• Requirement:
If a line below contains the word "none", count it. Please give the total and nothing else.

• Information supplied:
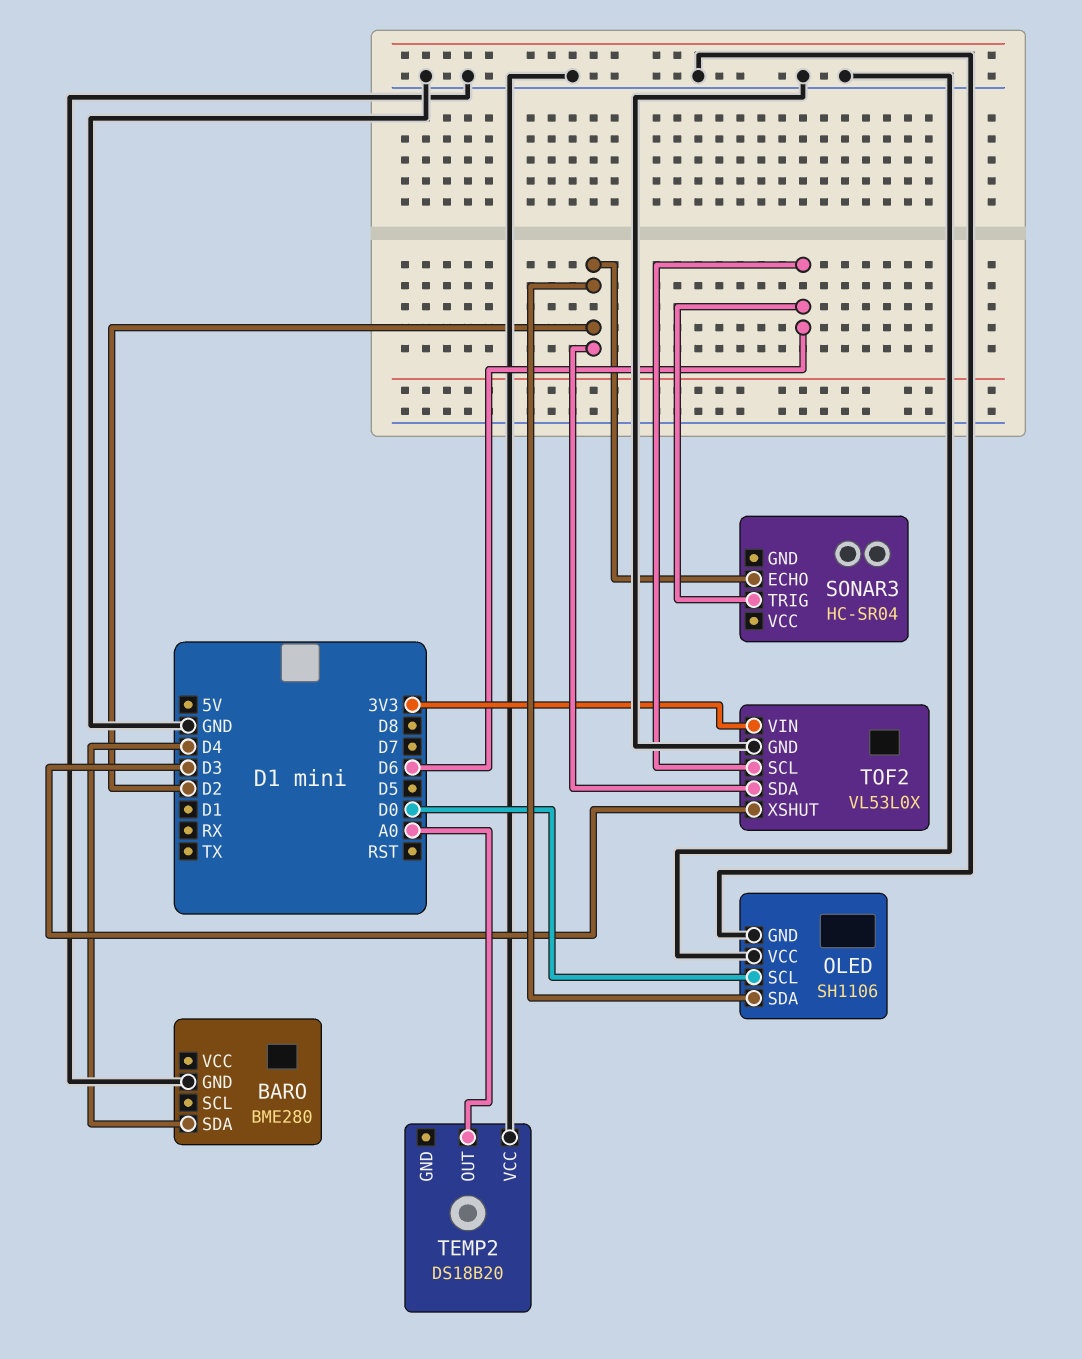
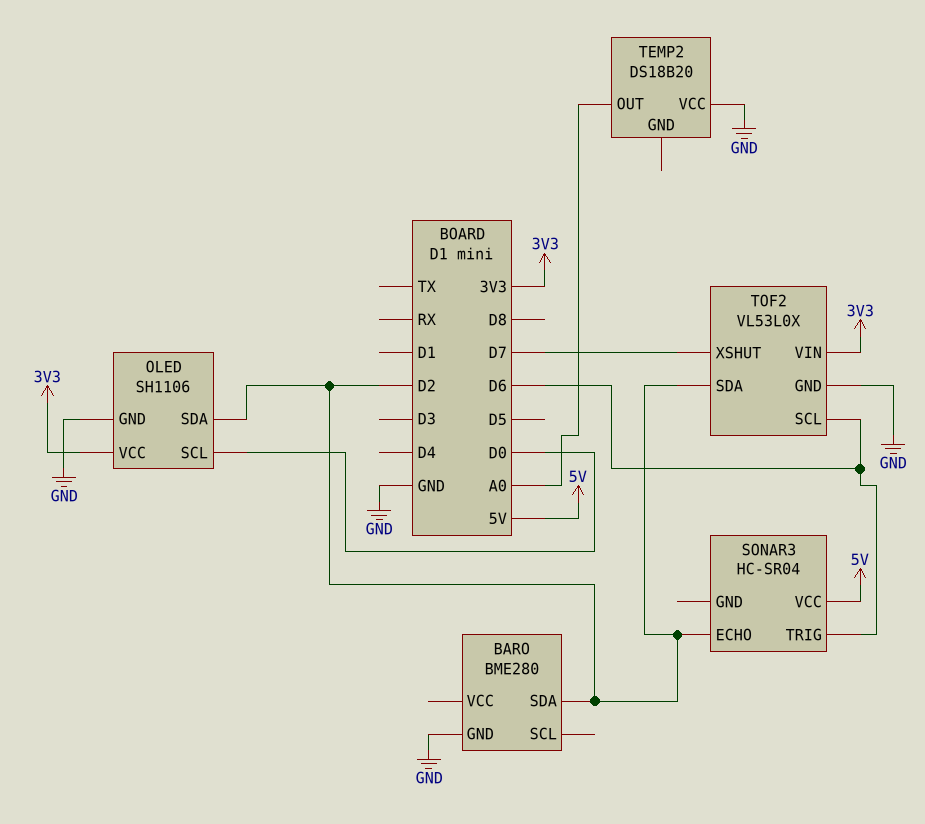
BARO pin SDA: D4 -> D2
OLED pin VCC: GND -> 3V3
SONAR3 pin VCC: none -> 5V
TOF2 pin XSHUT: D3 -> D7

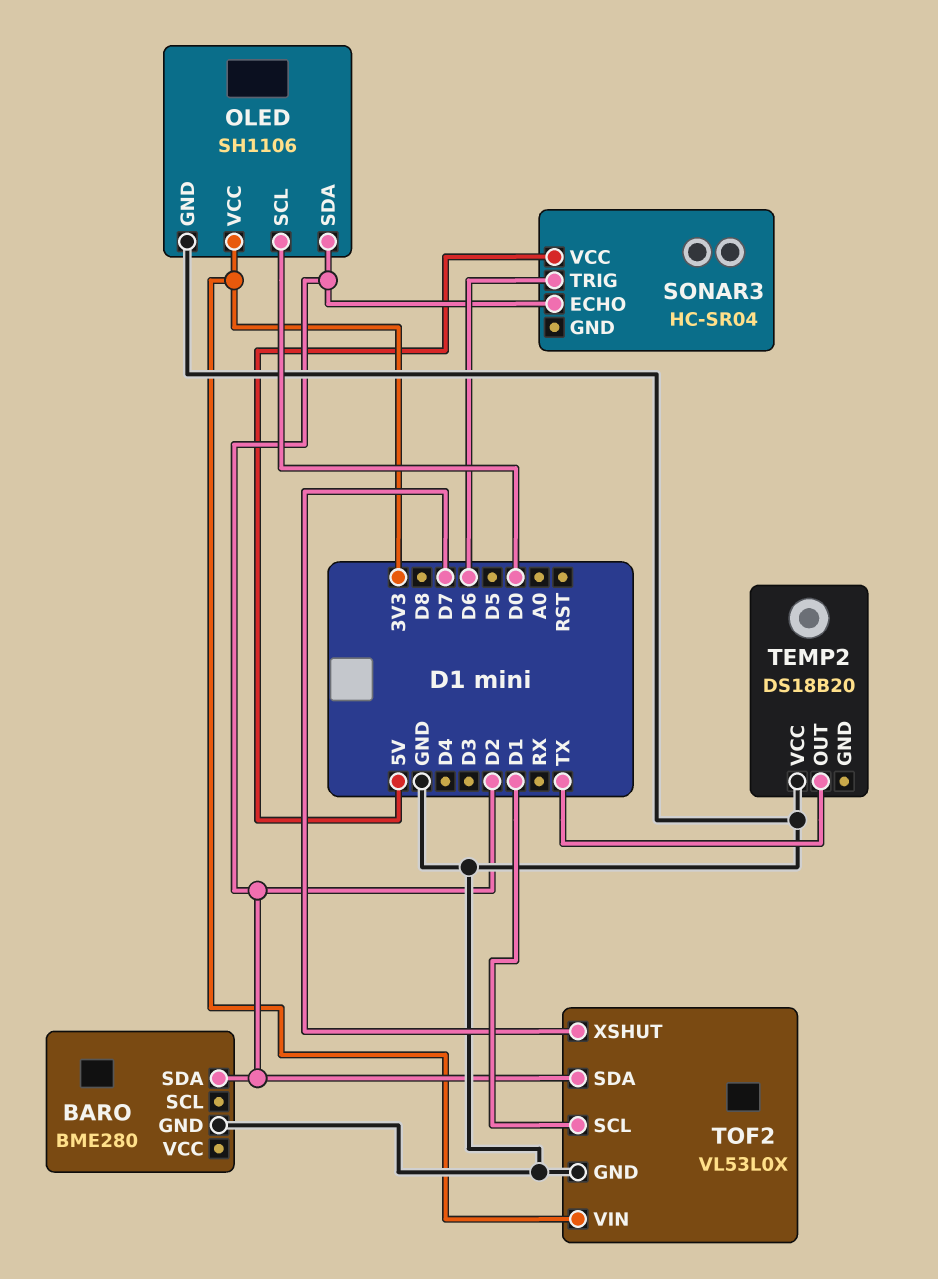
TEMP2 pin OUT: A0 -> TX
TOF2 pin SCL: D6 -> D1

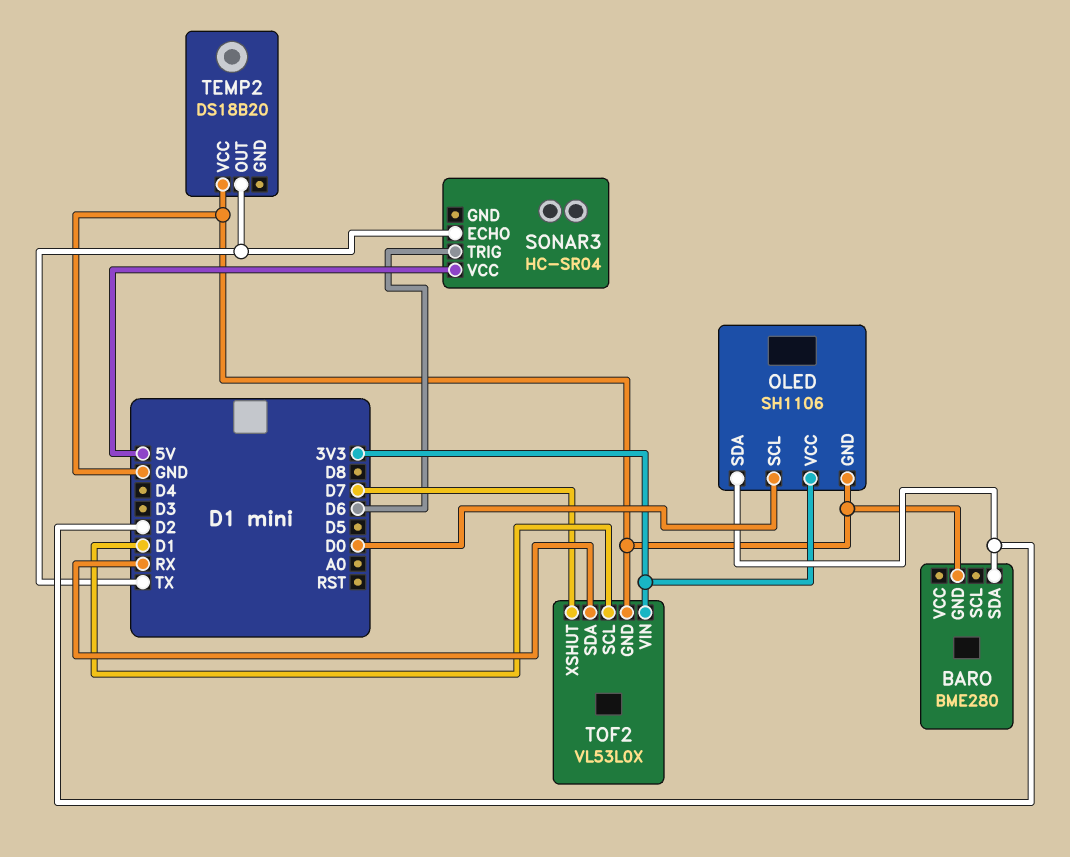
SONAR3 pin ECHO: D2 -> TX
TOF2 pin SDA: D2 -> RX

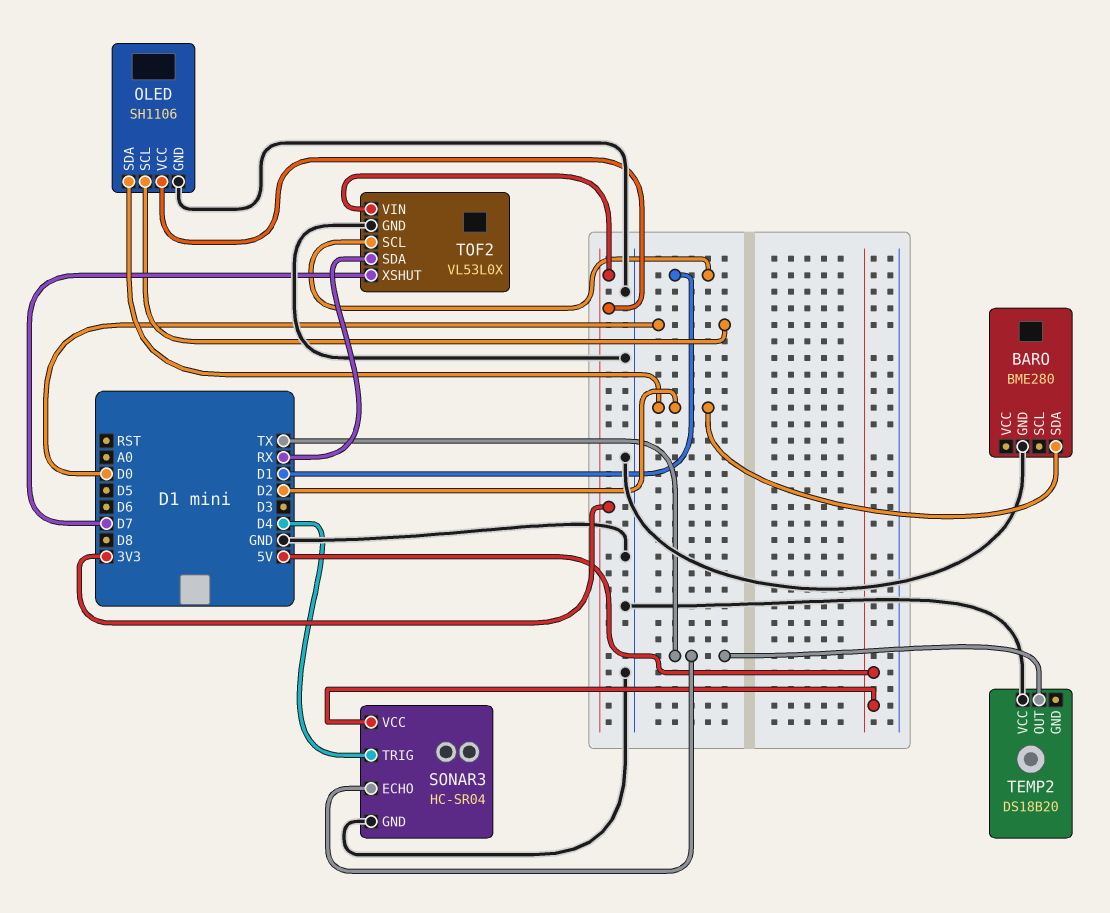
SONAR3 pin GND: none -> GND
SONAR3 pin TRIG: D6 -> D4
* * *
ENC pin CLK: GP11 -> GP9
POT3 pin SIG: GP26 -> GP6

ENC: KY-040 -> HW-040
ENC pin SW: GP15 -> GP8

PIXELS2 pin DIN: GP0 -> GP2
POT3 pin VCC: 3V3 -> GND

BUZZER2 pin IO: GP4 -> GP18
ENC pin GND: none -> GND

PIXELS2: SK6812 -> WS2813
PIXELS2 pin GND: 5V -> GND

• Solution:
3